(TASK INSTRUCTIONS): Among the entries below, find the lines with the word "AUDIO" and return them.

(EXCERPTED DATA):
━━━━━━━━━━━━━━━━
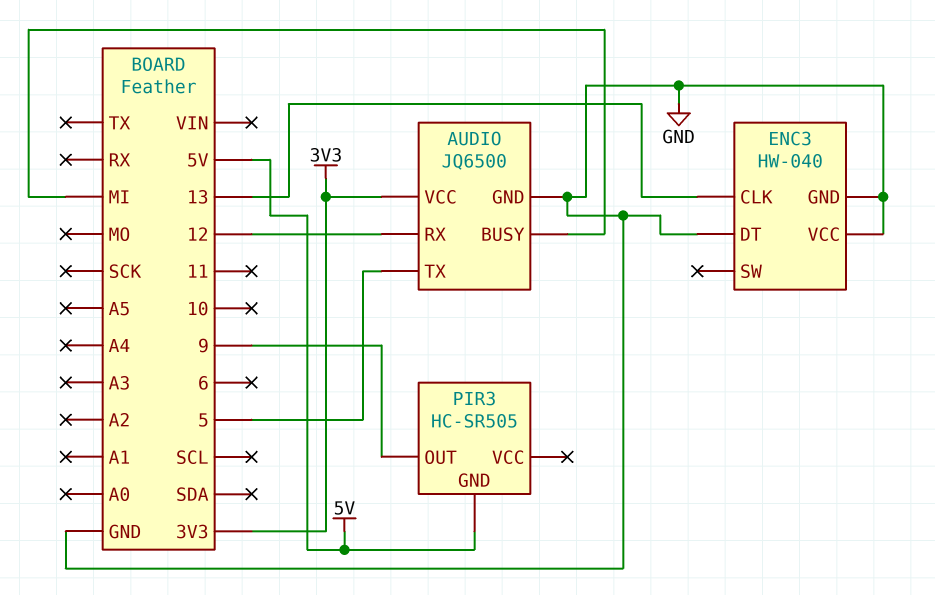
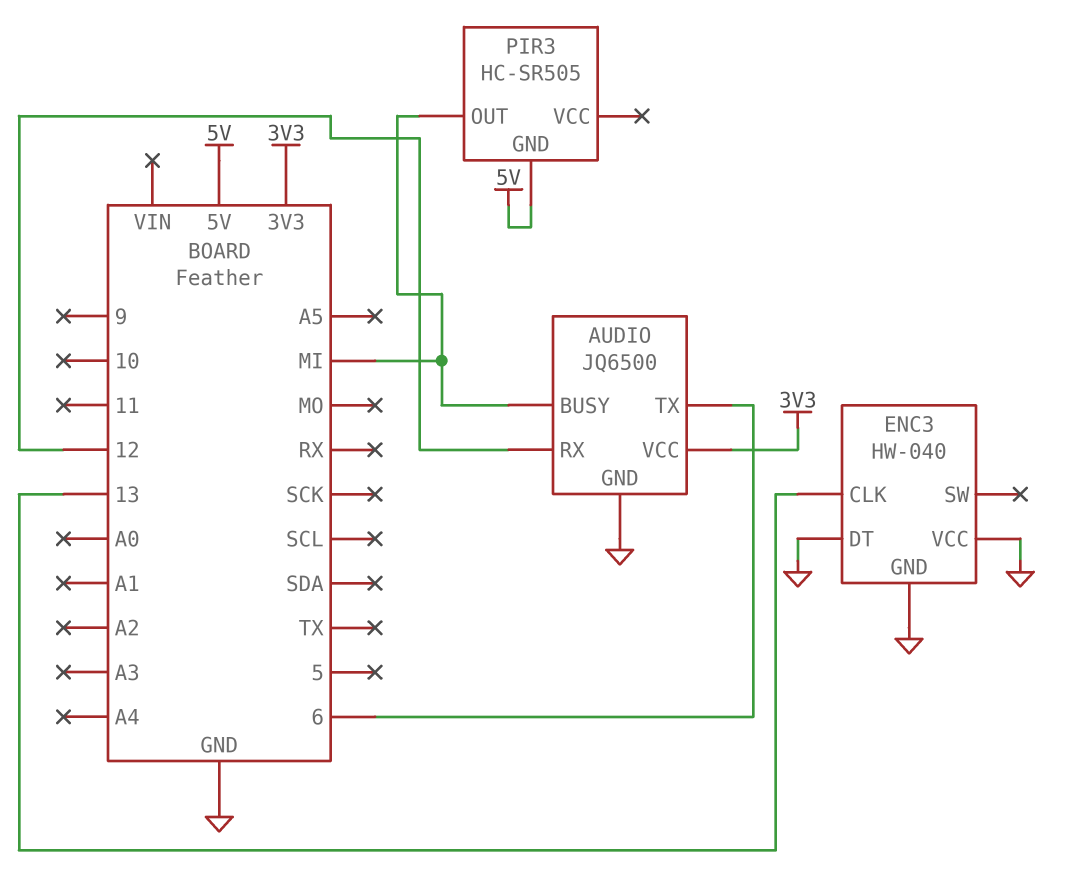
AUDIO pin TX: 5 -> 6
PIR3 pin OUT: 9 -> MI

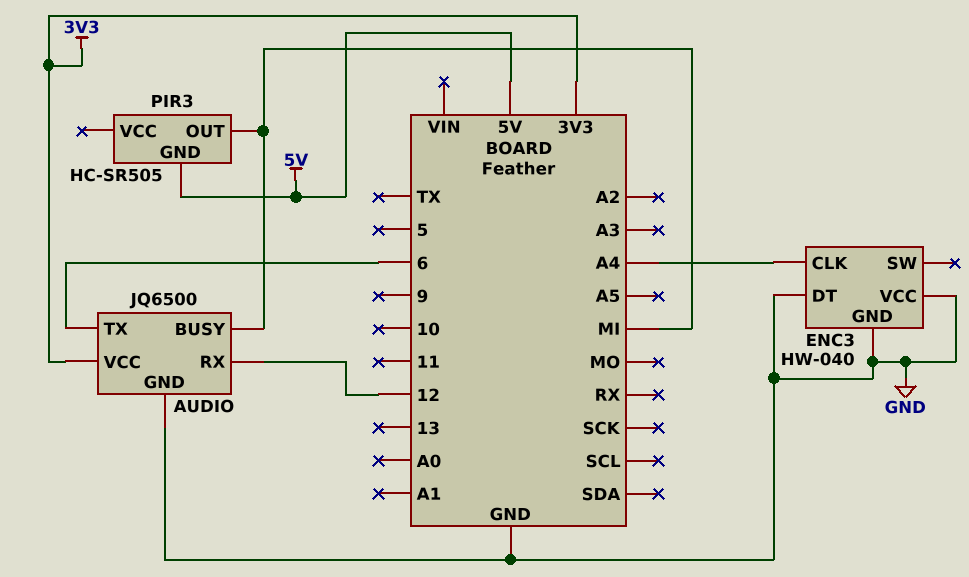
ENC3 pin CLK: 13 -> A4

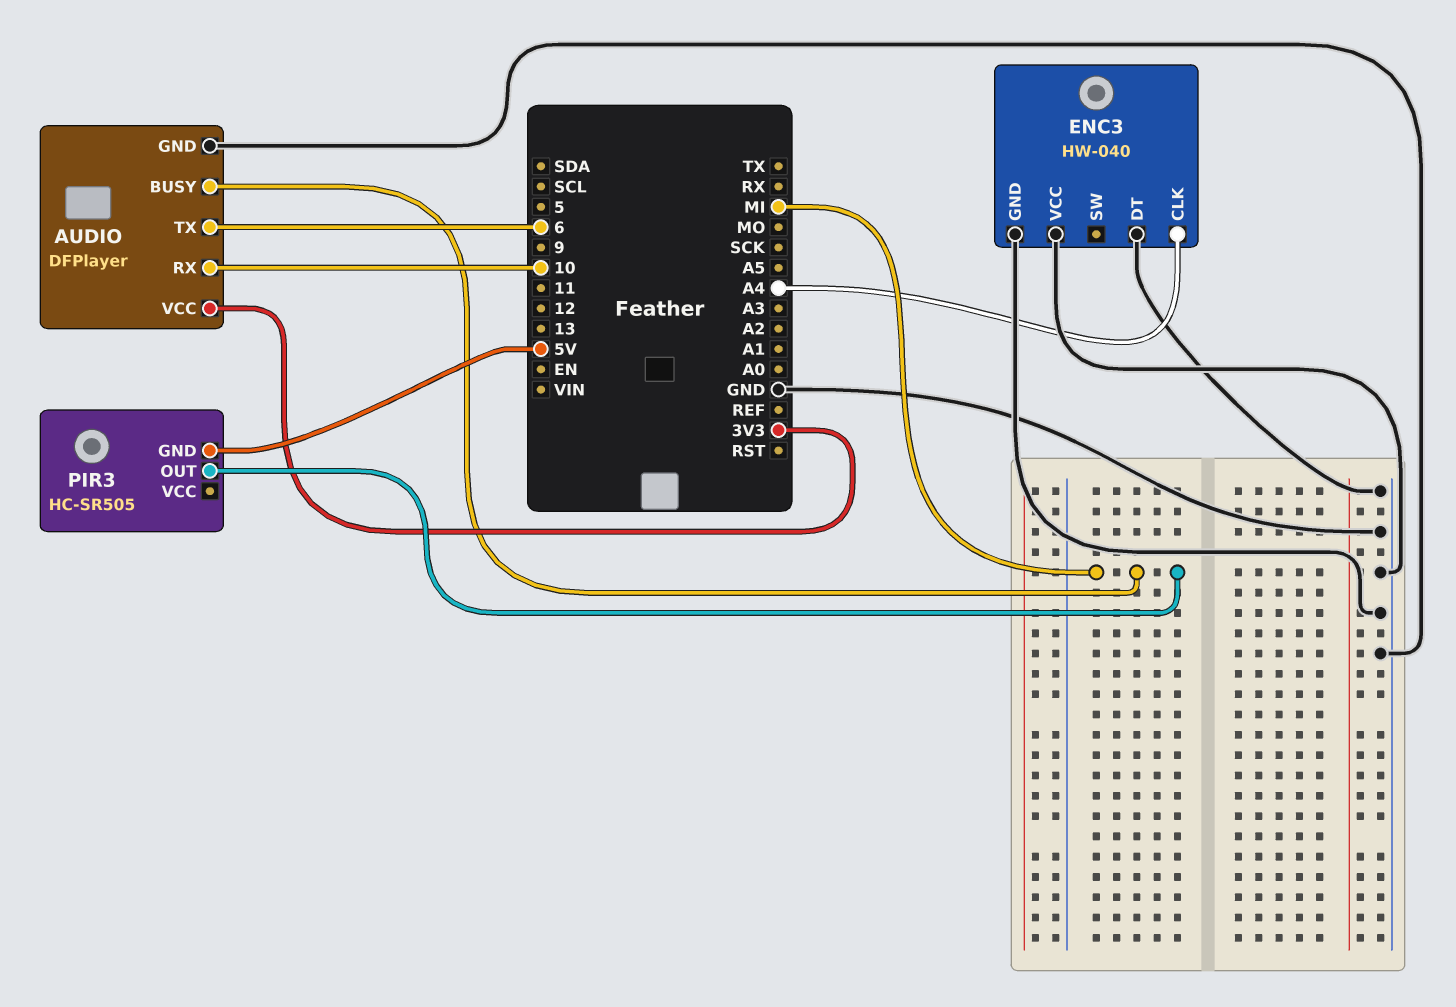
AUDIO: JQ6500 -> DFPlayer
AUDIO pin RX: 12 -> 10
━━━━━━━━━━━━━━━━
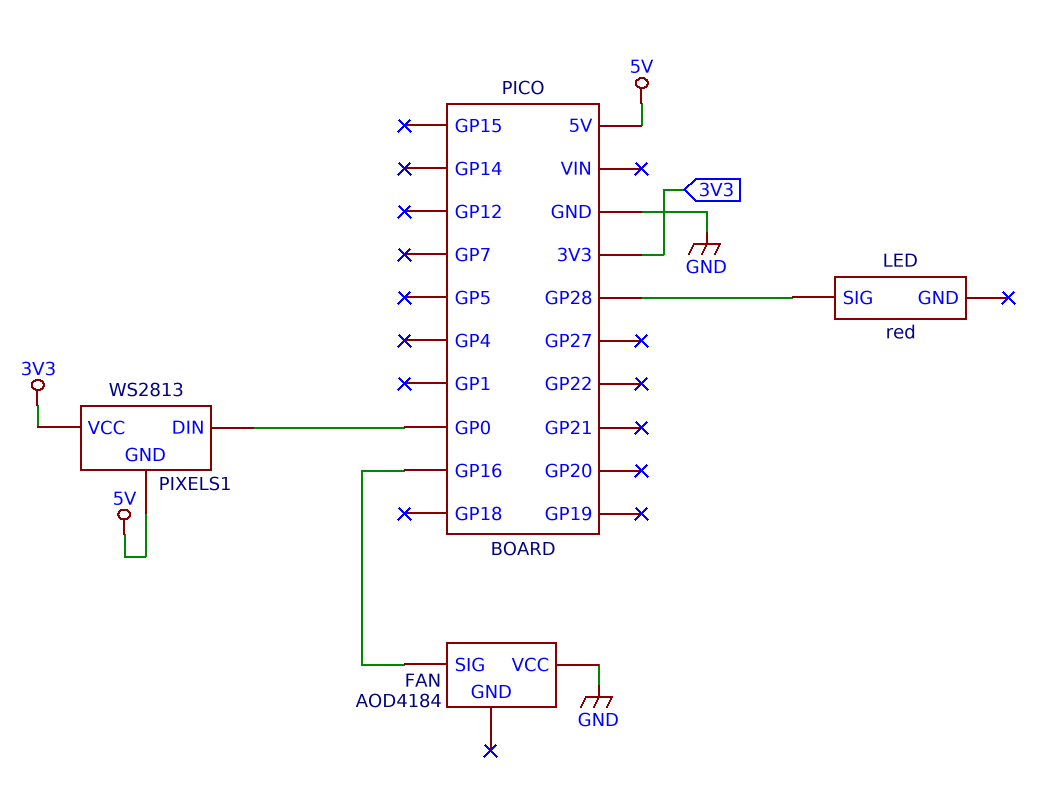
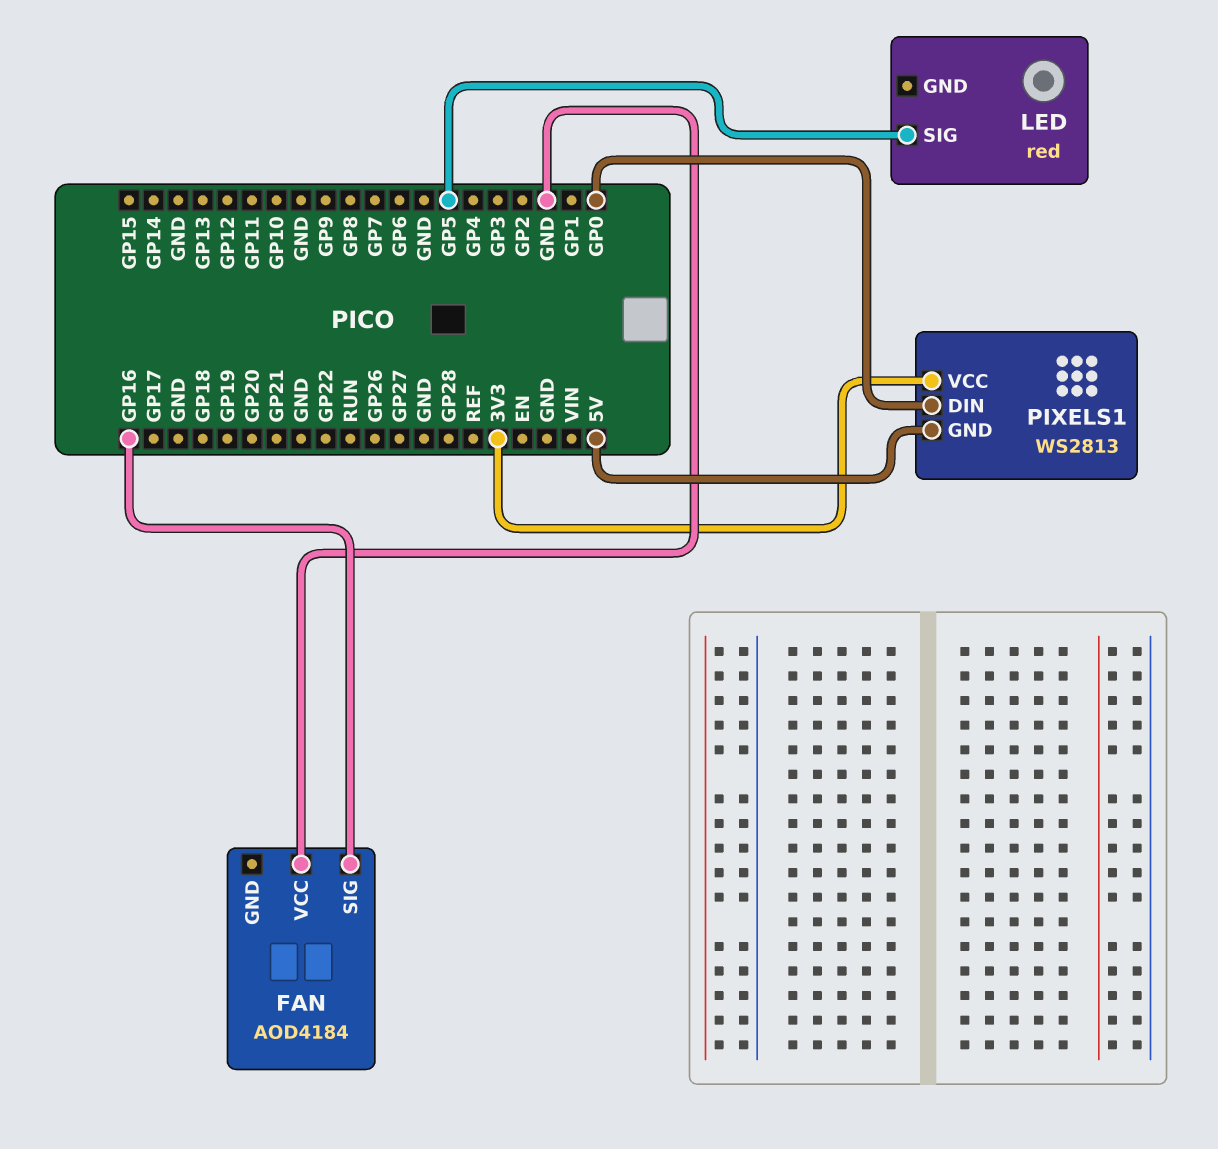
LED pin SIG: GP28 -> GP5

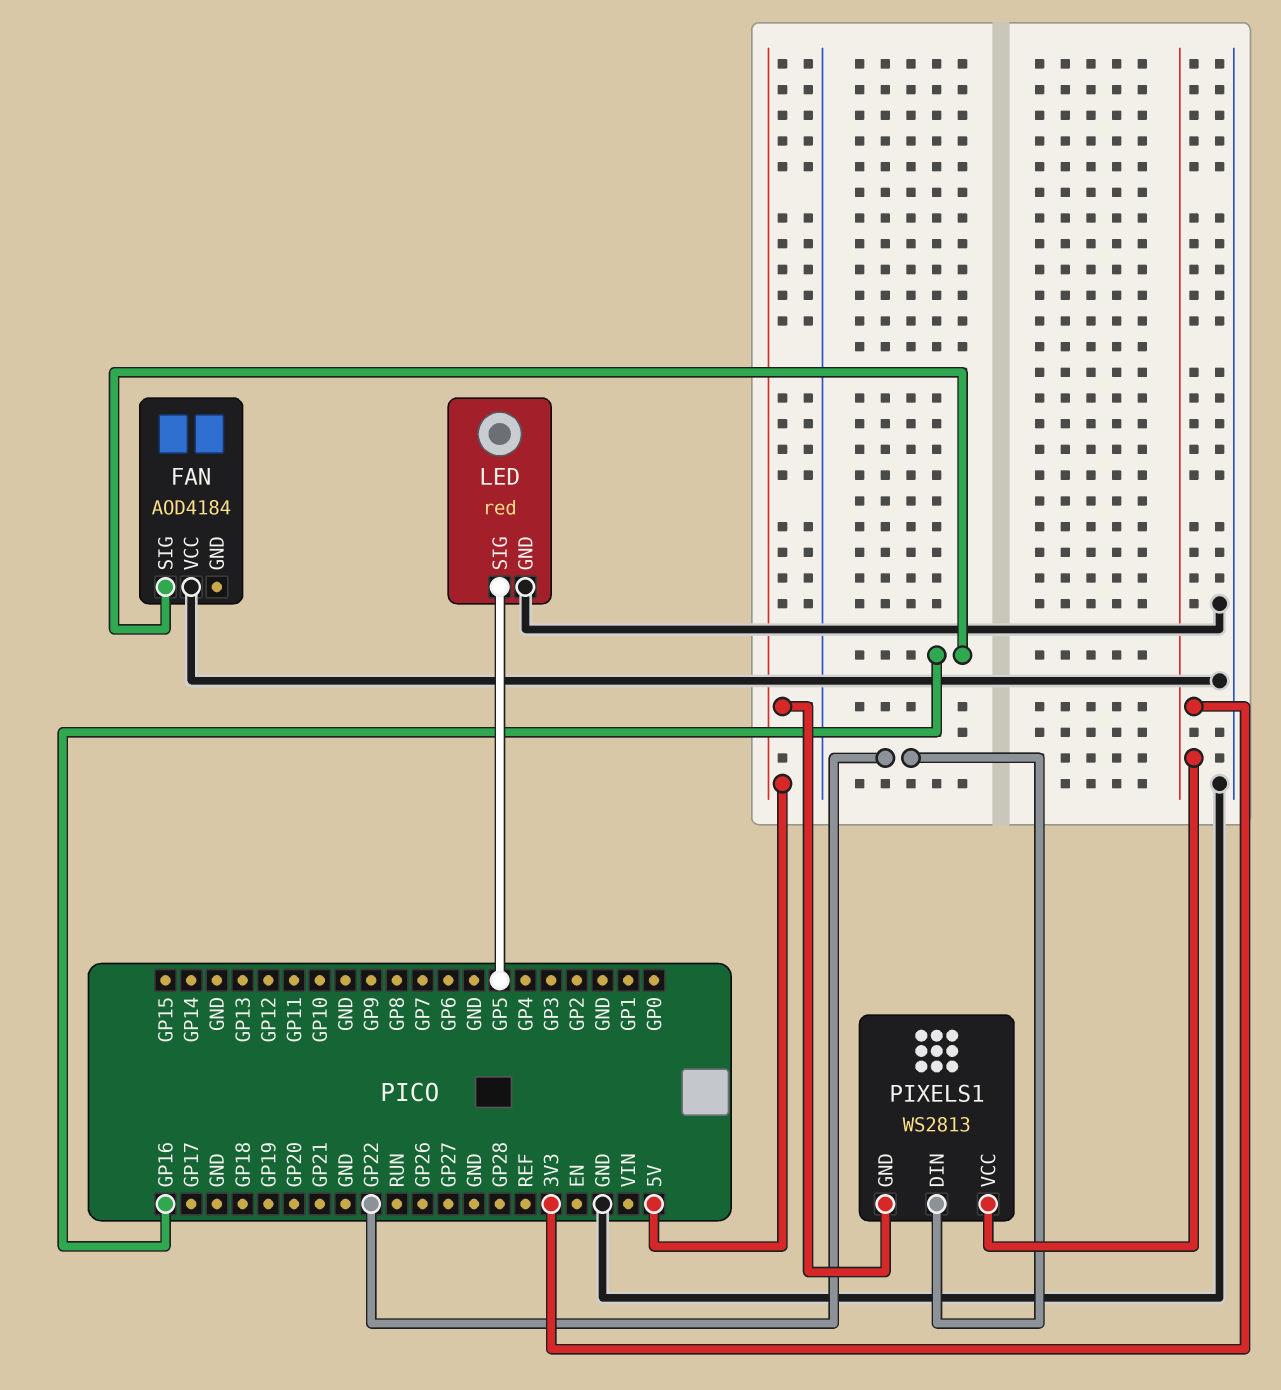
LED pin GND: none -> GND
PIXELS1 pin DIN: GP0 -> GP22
━━━━━━━━━━━━━━━━
(TASK ANSWER):
AUDIO pin TX: 5 -> 6
AUDIO: JQ6500 -> DFPlayer
AUDIO pin RX: 12 -> 10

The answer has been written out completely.